YOUR ASSIGNMENT: Out of the listing below, copy every line that carries the string "none".

····················

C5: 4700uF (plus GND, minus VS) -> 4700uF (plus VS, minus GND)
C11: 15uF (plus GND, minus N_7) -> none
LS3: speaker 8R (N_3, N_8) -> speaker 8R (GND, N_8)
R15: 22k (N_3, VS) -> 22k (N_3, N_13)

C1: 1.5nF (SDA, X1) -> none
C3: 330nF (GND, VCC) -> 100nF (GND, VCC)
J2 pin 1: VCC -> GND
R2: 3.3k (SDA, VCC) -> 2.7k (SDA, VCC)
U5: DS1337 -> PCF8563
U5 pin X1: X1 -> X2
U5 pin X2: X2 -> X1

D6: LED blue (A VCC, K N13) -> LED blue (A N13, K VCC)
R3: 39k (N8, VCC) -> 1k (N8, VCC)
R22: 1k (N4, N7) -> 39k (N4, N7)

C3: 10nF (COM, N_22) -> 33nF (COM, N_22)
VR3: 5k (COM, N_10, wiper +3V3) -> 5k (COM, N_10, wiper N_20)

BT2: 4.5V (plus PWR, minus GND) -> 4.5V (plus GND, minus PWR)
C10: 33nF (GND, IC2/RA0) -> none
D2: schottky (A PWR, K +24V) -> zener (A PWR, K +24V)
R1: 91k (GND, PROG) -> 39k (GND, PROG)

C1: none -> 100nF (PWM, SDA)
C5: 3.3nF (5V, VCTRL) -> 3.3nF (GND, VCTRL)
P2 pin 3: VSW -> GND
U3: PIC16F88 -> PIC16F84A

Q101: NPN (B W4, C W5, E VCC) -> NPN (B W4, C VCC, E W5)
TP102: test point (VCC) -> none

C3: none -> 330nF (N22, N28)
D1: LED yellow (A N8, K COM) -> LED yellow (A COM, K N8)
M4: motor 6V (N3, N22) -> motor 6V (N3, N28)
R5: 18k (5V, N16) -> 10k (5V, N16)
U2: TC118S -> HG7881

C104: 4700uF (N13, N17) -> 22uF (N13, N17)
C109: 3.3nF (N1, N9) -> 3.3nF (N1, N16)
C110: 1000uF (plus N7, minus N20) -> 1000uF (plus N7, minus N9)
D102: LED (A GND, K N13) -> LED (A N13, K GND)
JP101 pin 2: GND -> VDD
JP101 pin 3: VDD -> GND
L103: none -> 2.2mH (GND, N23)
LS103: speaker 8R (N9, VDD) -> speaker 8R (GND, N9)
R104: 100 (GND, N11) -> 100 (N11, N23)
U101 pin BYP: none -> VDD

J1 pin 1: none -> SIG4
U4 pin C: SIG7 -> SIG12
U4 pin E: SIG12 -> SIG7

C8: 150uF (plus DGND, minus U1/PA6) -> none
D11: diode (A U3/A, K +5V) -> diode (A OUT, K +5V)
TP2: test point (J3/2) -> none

····················

RESULT:
C11: 15uF (plus GND, minus N_7) -> none
C1: 1.5nF (SDA, X1) -> none
C10: 33nF (GND, IC2/RA0) -> none
C1: none -> 100nF (PWM, SDA)
TP102: test point (VCC) -> none
C3: none -> 330nF (N22, N28)
L103: none -> 2.2mH (GND, N23)
U101 pin BYP: none -> VDD
J1 pin 1: none -> SIG4
C8: 150uF (plus DGND, minus U1/PA6) -> none
TP2: test point (J3/2) -> none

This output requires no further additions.